---------- Record extracts ----------

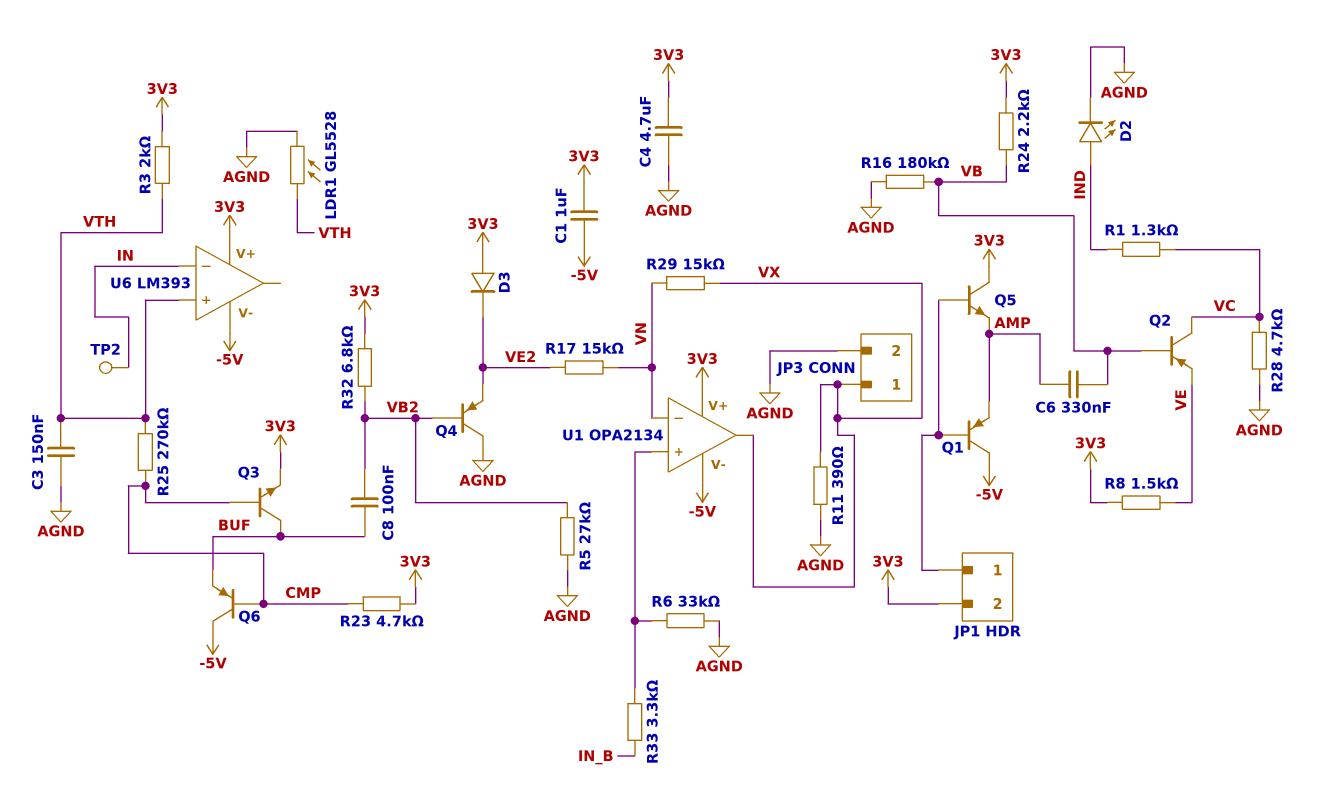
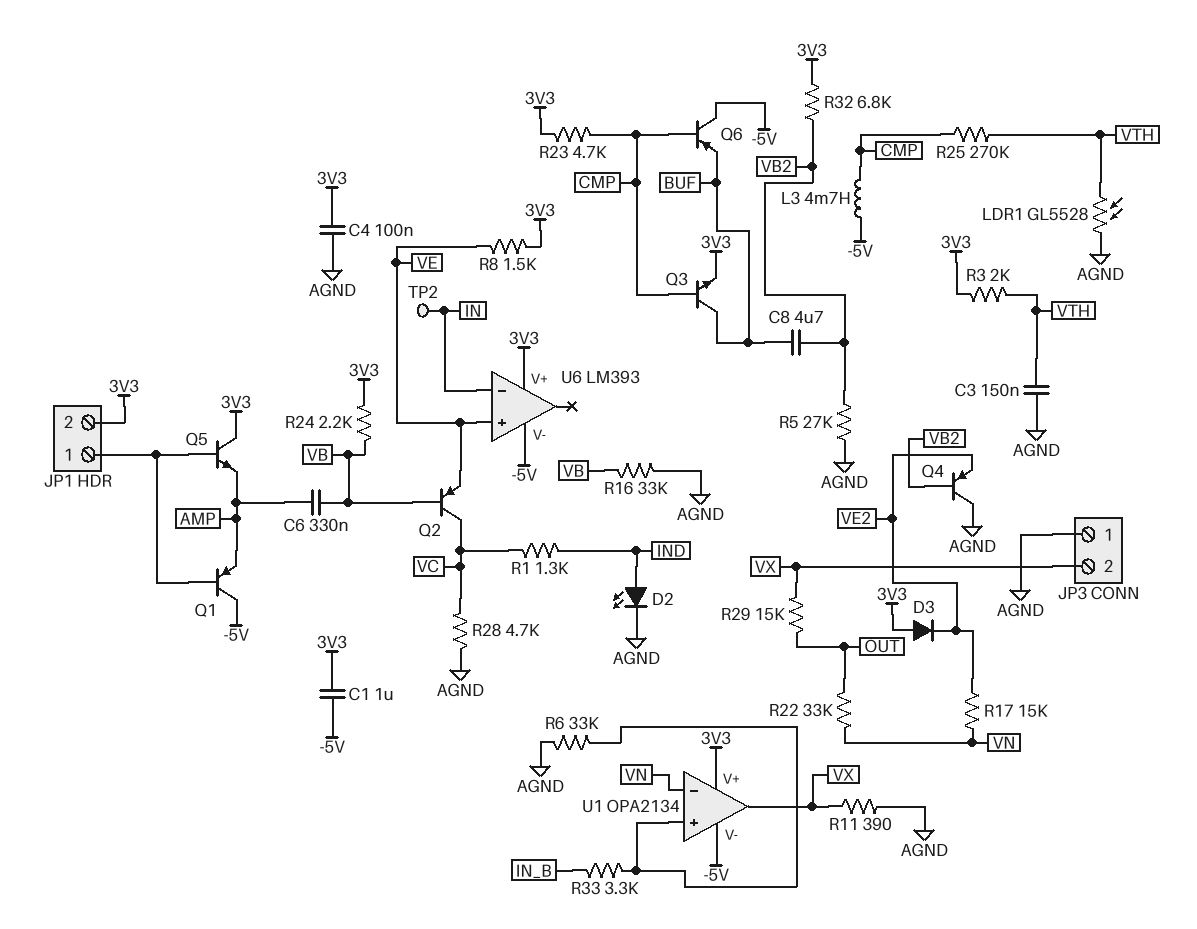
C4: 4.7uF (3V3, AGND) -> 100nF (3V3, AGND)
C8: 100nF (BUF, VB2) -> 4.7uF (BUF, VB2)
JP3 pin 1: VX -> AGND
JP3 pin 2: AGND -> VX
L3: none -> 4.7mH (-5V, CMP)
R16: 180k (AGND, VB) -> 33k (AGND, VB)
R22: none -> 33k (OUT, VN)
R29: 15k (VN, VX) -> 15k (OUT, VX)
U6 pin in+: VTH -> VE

----------

> **Task prompt**: Output the line bearing "JP3 pin 1: VX -> AGND" along with all the lines after it through the end of the entries, exactly, and no other lines.

> **Output below**:
JP3 pin 1: VX -> AGND
JP3 pin 2: AGND -> VX
L3: none -> 4.7mH (-5V, CMP)
R16: 180k (AGND, VB) -> 33k (AGND, VB)
R22: none -> 33k (OUT, VN)
R29: 15k (VN, VX) -> 15k (OUT, VX)
U6 pin in+: VTH -> VE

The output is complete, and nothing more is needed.